(GIVEN RECORDS begins)

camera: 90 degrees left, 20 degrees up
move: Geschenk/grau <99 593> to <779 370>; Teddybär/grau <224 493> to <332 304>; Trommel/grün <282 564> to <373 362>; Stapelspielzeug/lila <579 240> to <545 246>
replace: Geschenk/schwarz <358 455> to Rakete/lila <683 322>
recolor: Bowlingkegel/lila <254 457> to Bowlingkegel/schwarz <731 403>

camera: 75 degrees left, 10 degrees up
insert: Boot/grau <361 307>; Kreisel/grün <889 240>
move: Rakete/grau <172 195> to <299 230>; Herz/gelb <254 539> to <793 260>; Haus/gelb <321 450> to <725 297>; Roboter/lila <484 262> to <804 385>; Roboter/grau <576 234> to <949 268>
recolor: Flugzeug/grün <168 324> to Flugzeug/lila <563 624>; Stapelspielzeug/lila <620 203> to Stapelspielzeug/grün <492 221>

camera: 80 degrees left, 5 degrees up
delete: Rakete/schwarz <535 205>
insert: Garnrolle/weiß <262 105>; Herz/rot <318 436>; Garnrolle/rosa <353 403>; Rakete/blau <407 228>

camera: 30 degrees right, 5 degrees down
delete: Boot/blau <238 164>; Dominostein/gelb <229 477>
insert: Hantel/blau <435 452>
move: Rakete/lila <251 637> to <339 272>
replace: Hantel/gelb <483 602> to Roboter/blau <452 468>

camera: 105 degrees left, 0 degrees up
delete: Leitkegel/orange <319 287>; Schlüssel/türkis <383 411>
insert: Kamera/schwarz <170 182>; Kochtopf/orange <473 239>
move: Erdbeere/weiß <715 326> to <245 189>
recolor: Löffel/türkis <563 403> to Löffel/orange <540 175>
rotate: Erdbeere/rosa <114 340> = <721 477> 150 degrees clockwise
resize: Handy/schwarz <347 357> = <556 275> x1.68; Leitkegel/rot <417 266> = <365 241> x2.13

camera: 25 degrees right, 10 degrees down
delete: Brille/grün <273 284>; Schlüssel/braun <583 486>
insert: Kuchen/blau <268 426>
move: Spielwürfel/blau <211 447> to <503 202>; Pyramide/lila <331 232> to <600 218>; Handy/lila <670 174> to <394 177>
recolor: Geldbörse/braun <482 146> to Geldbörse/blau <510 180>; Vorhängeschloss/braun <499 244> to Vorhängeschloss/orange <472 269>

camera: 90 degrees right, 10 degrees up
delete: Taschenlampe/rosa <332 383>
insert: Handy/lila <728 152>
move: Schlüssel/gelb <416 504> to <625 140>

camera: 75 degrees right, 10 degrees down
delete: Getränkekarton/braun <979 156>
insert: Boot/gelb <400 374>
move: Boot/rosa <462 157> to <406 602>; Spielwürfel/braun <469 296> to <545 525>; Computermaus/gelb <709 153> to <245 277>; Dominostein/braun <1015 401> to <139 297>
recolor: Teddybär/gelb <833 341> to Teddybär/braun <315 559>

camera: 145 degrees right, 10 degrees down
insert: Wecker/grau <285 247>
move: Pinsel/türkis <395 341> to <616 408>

(GIVEN RECORDS ends)

▸ **AIM OF THE EXERCISE**
The lines from the start of the entries above through the line containing "replace: Geschenk/schwarz <358" are the ones to return, please; copy them exactly and include both ends.

▸ **WRITTEN REPLY**
camera: 90 degrees left, 20 degrees up
move: Geschenk/grau <99 593> to <779 370>; Teddybär/grau <224 493> to <332 304>; Trommel/grün <282 564> to <373 362>; Stapelspielzeug/lila <579 240> to <545 246>
replace: Geschenk/schwarz <358 455> to Rakete/lila <683 322>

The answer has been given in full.